Problem description:
Search the records below for the string "minus", and report each line that contains it.
[Provided data — start]
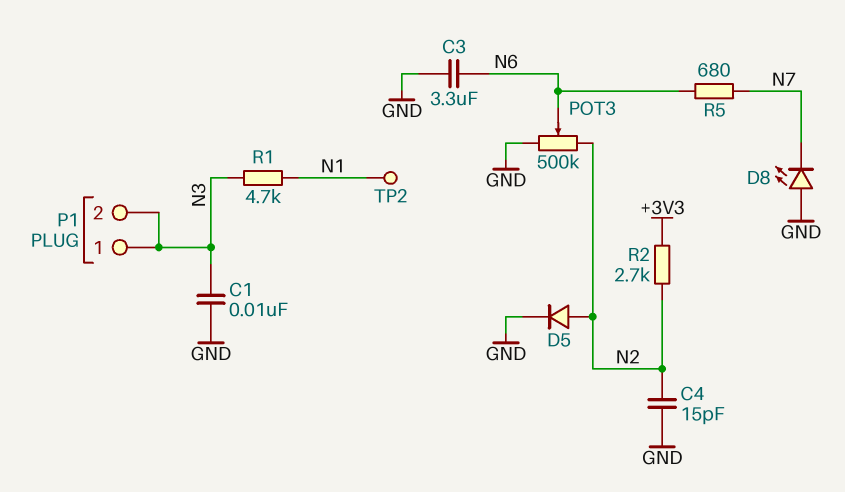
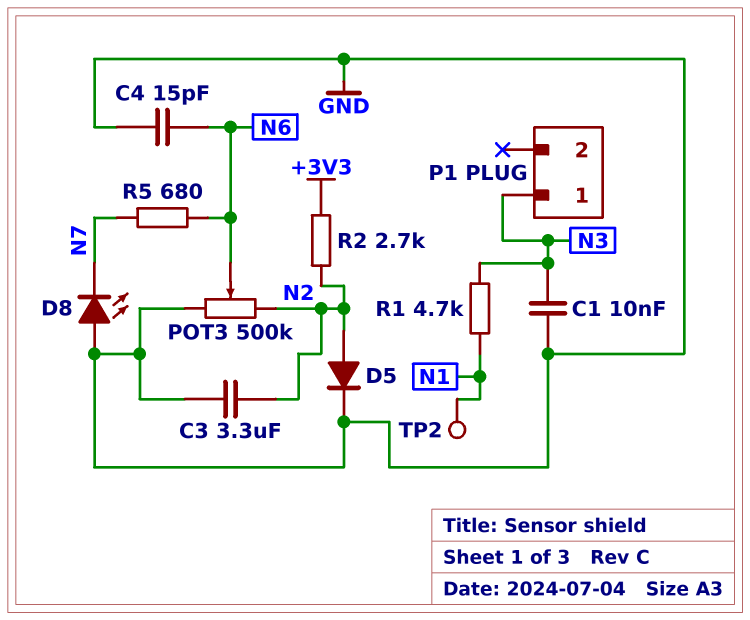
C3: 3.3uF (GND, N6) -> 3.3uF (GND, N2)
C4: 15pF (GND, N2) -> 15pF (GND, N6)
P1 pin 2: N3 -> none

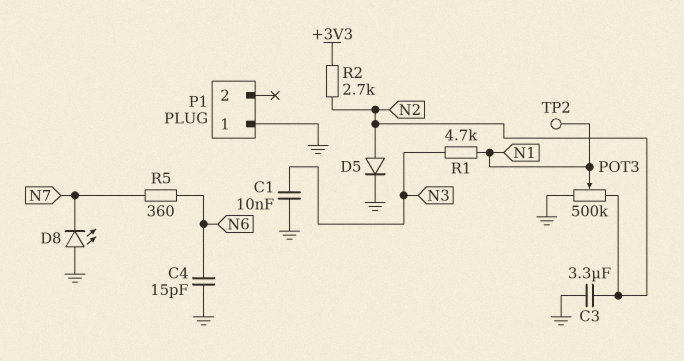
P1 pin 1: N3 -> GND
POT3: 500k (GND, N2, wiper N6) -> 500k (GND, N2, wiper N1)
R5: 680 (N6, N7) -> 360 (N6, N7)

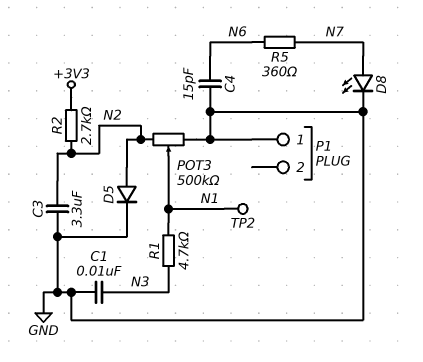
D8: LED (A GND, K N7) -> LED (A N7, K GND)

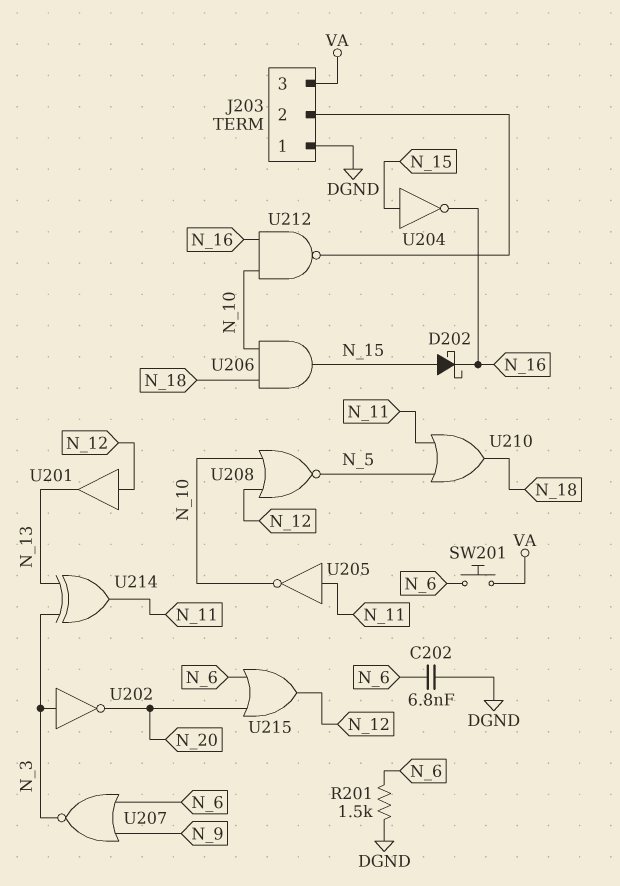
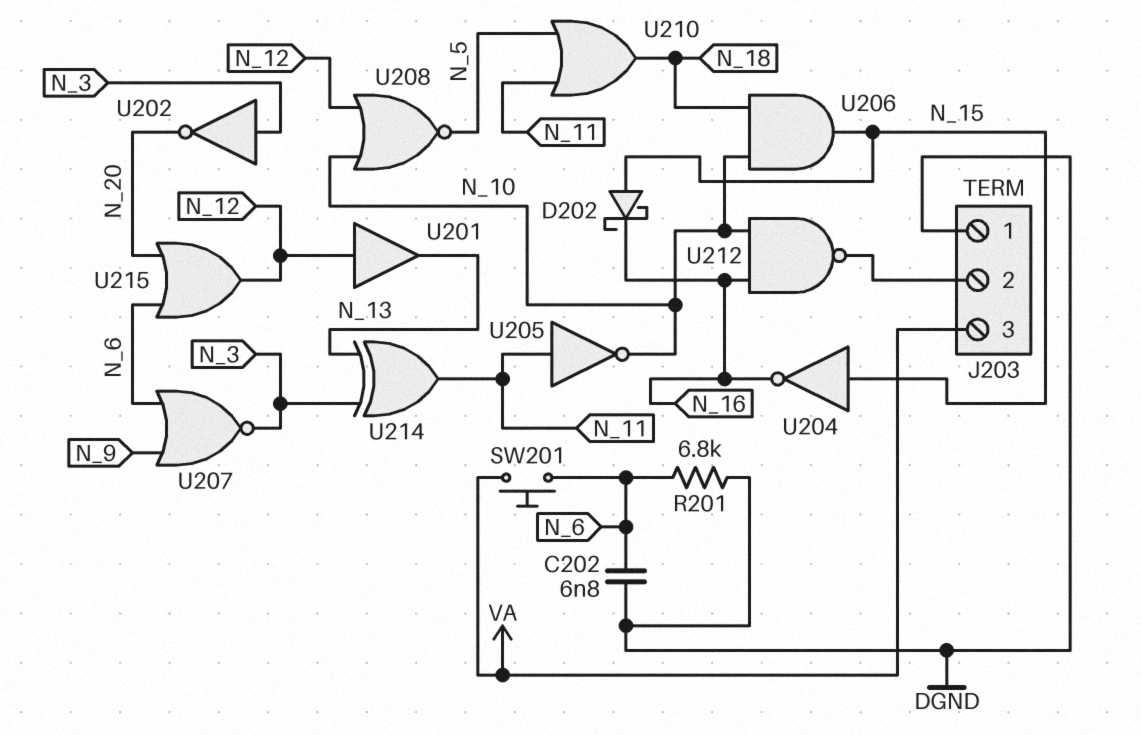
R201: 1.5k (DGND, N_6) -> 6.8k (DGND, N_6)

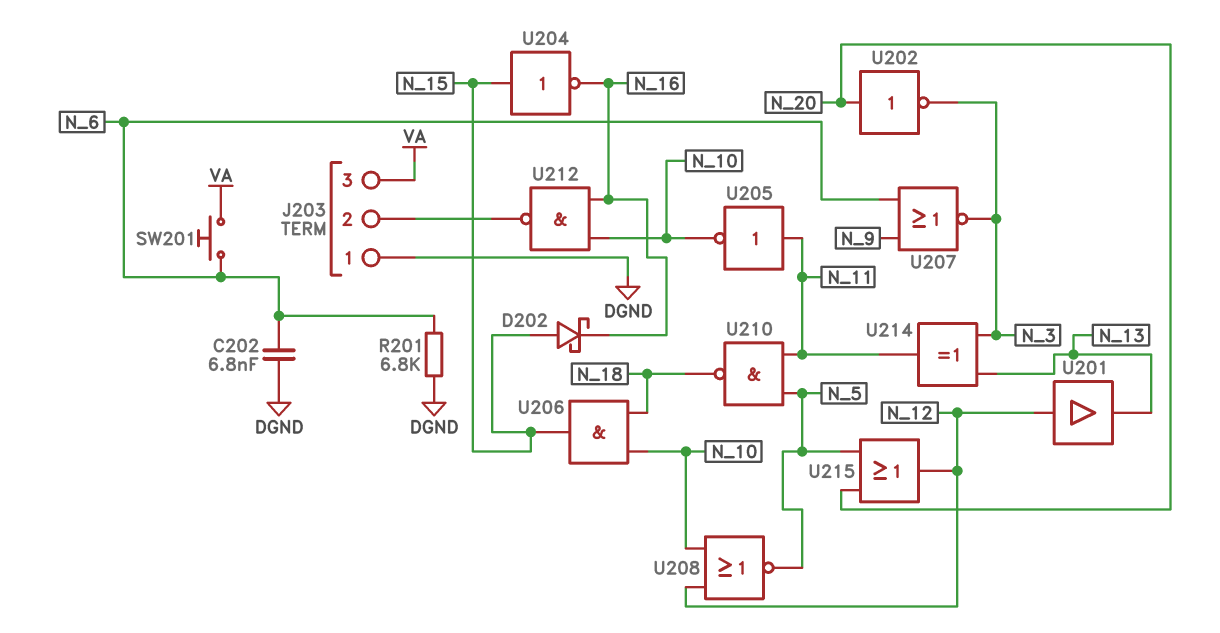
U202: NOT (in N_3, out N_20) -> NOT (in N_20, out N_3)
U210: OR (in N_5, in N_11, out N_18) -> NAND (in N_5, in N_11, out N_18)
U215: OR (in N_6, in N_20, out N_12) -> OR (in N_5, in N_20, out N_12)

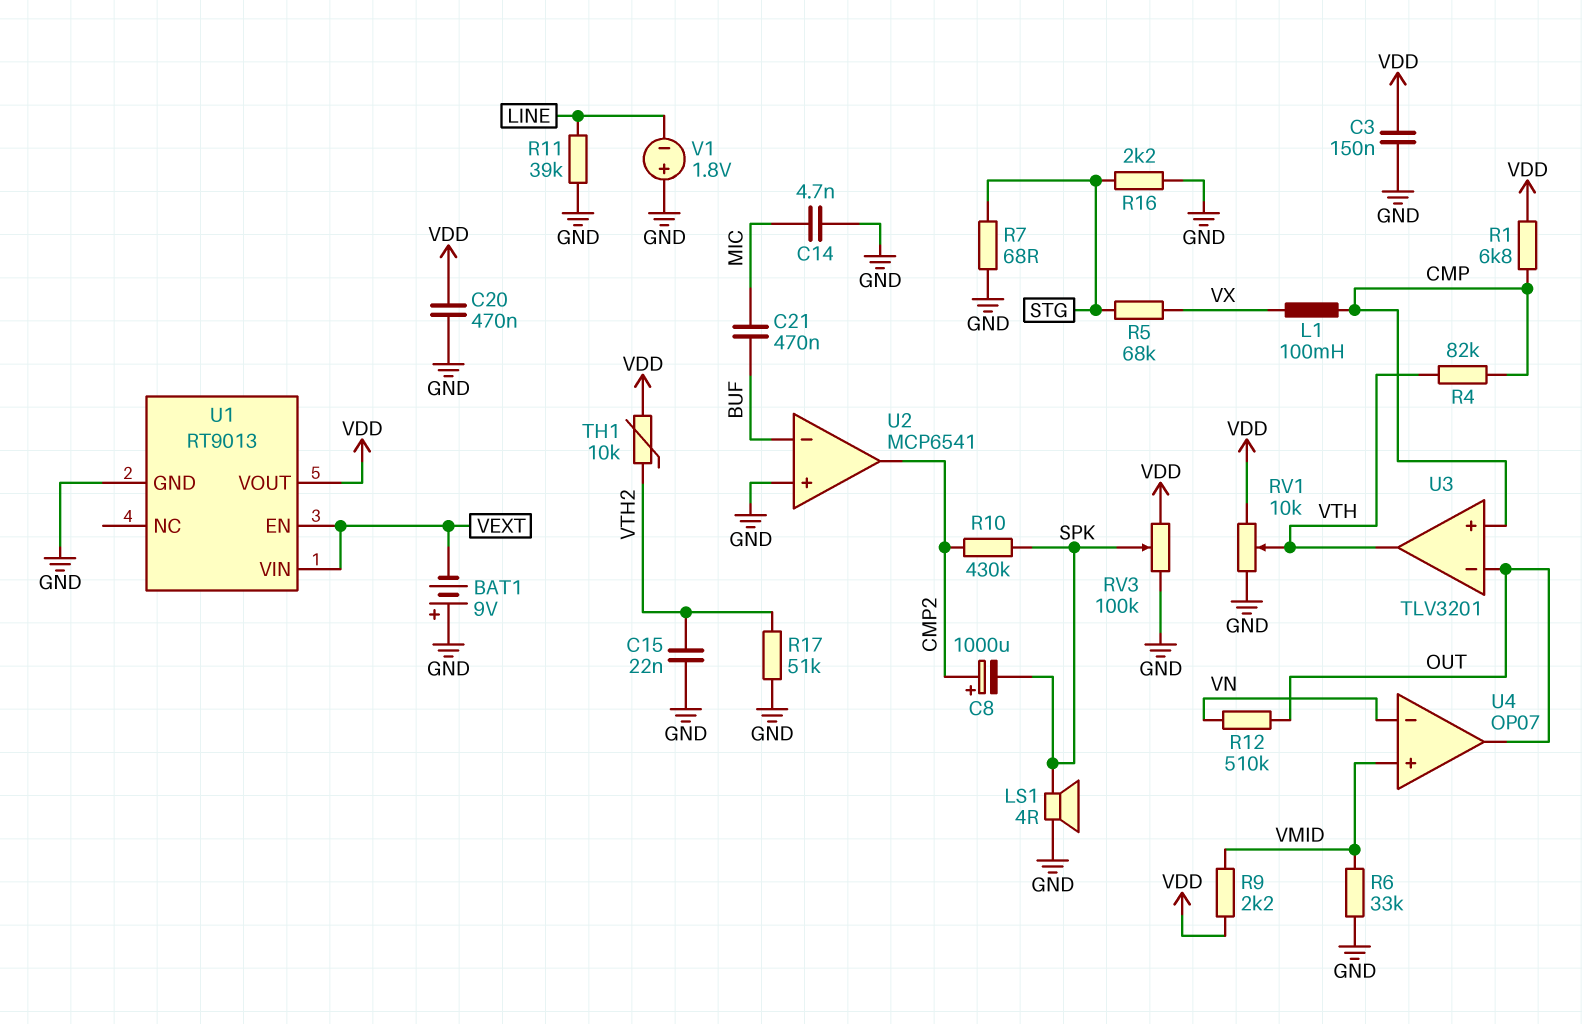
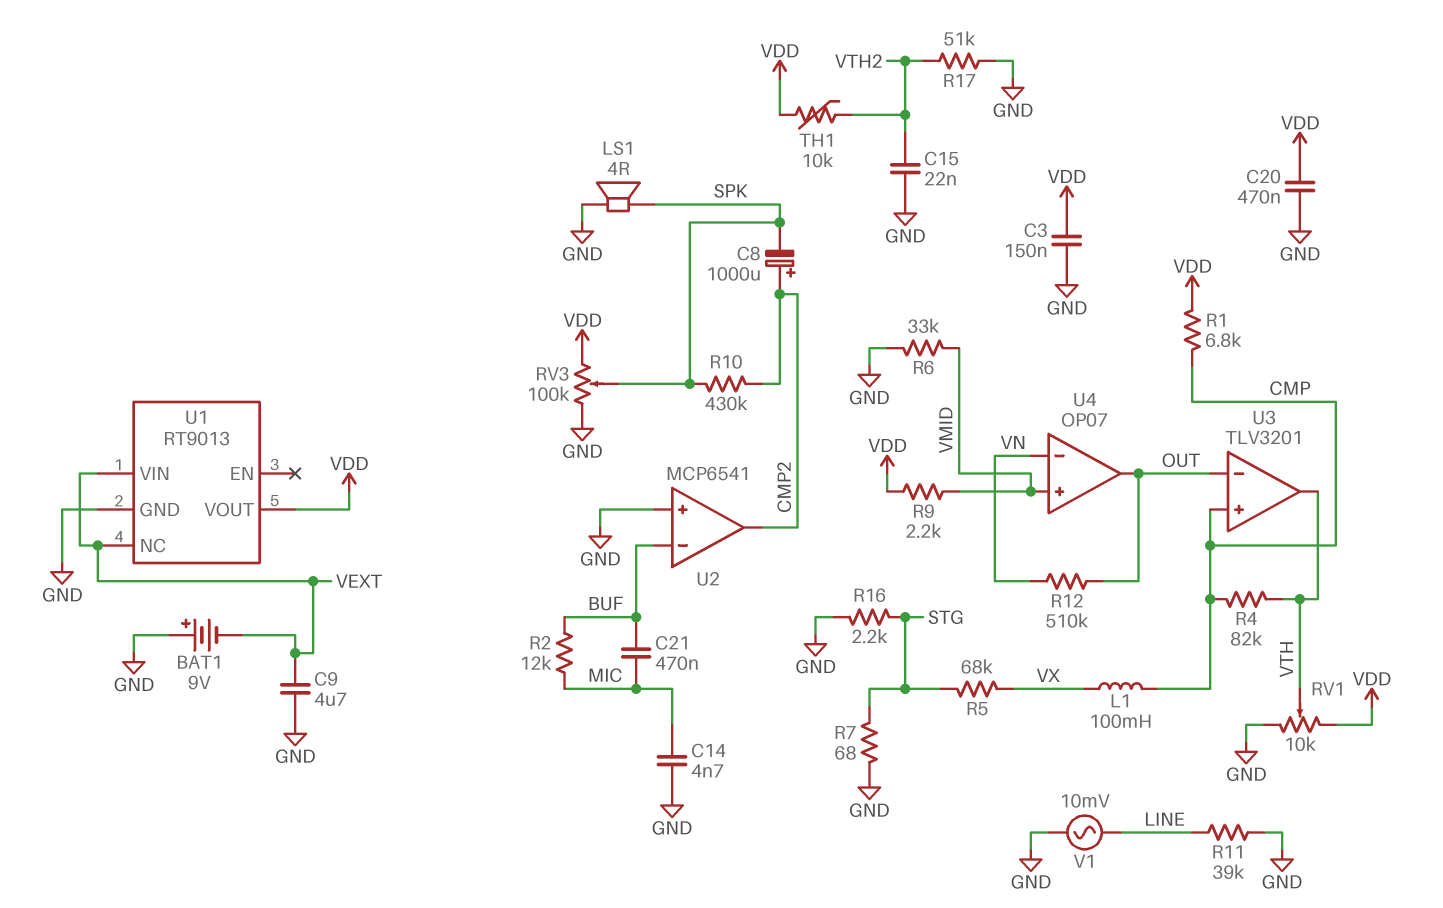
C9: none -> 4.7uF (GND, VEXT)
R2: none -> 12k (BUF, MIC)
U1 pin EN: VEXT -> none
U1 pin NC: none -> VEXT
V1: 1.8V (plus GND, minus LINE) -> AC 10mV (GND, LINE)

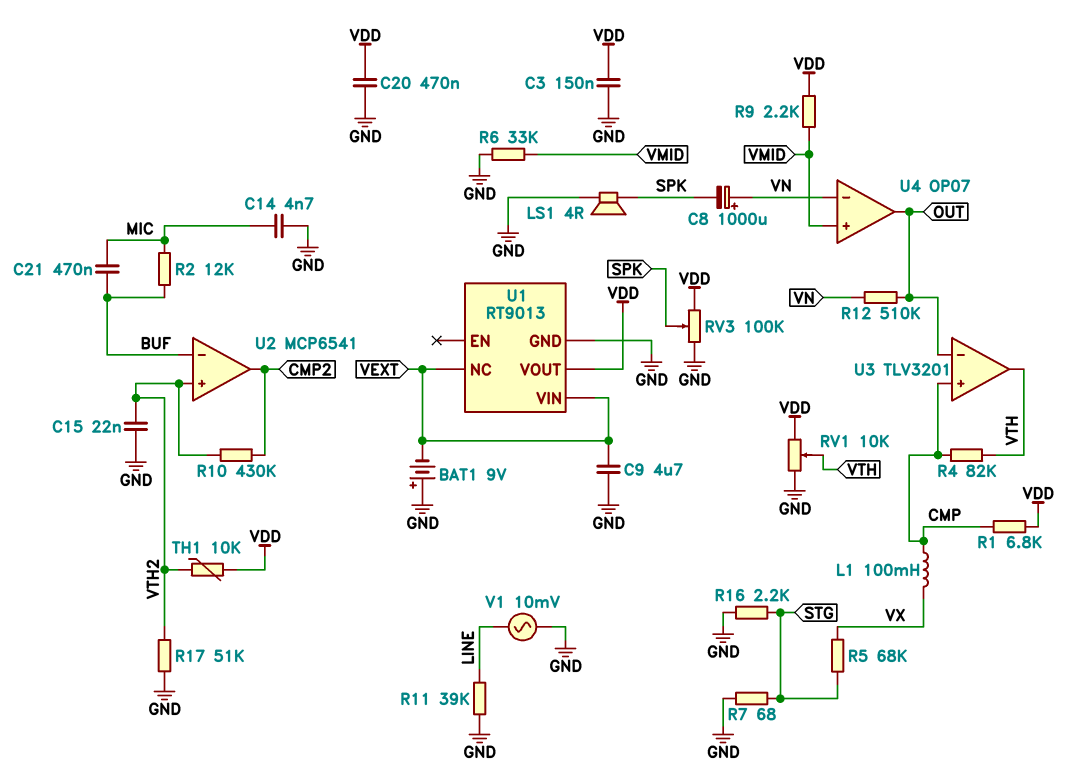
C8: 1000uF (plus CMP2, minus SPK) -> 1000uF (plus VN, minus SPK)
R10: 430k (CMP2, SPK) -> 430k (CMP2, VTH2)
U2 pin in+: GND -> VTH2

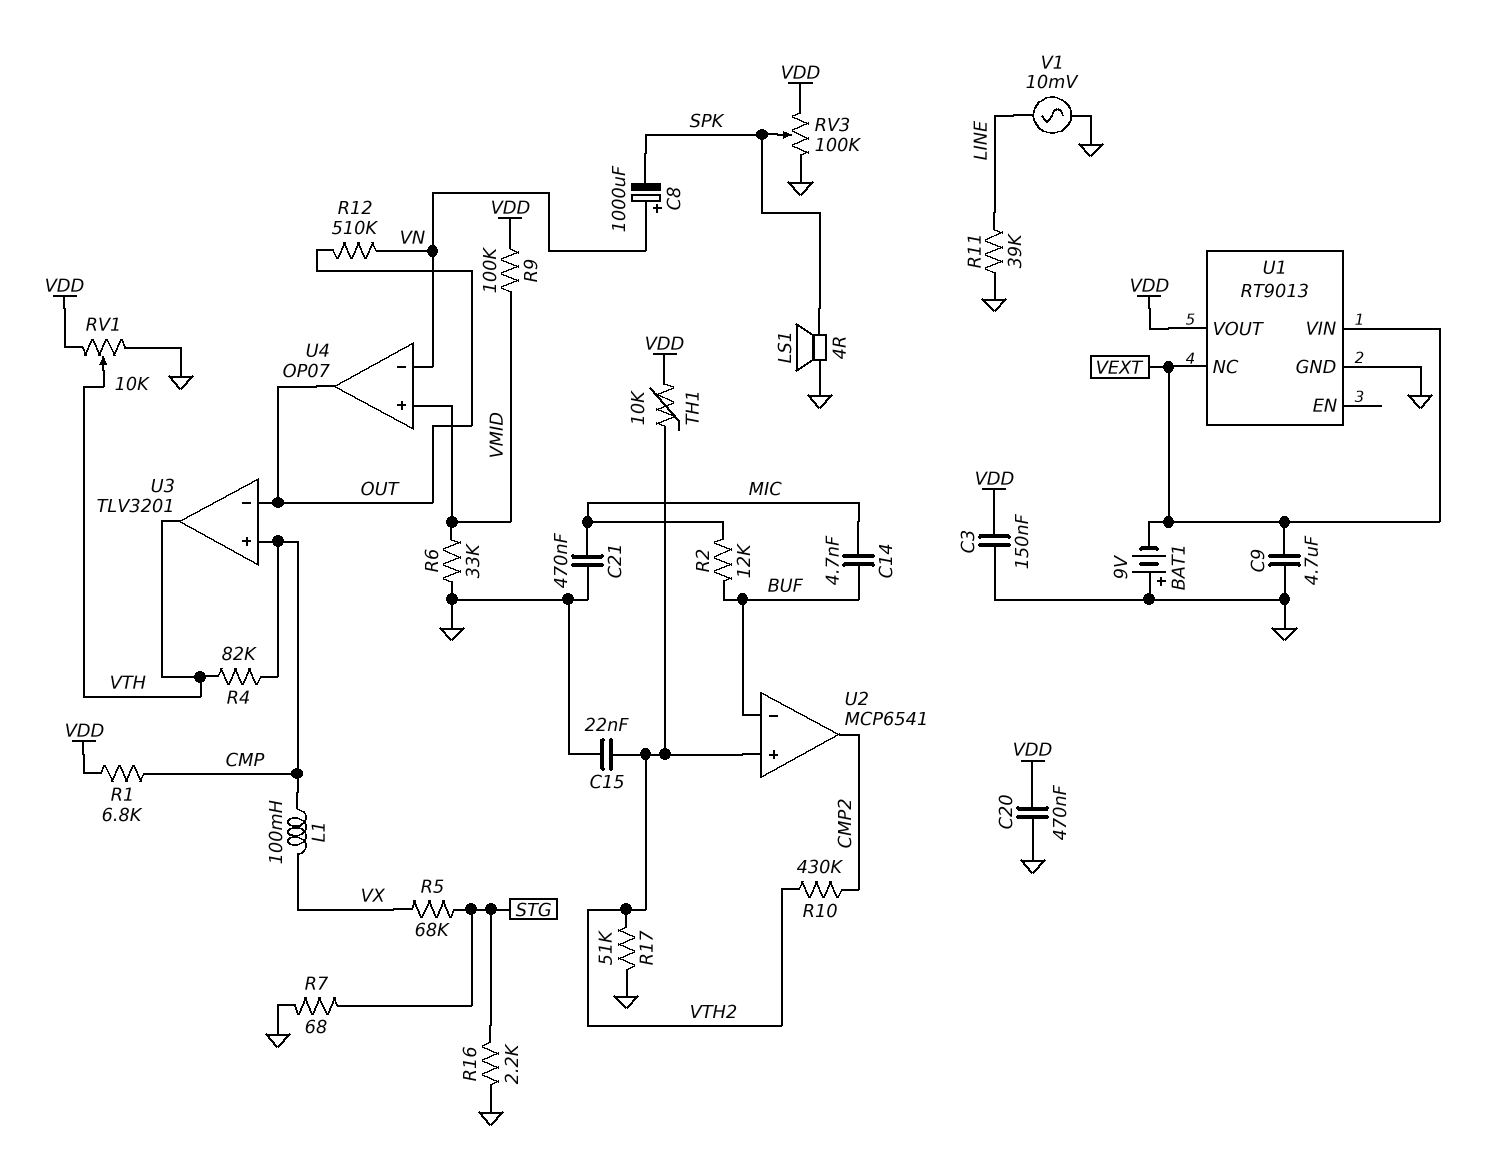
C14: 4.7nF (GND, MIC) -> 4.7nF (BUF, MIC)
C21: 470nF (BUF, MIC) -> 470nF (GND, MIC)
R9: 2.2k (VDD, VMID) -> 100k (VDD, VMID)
[Provided data — finish]
Response:
V1: 1.8V (plus GND, minus LINE) -> AC 10mV (GND, LINE)
C8: 1000uF (plus CMP2, minus SPK) -> 1000uF (plus VN, minus SPK)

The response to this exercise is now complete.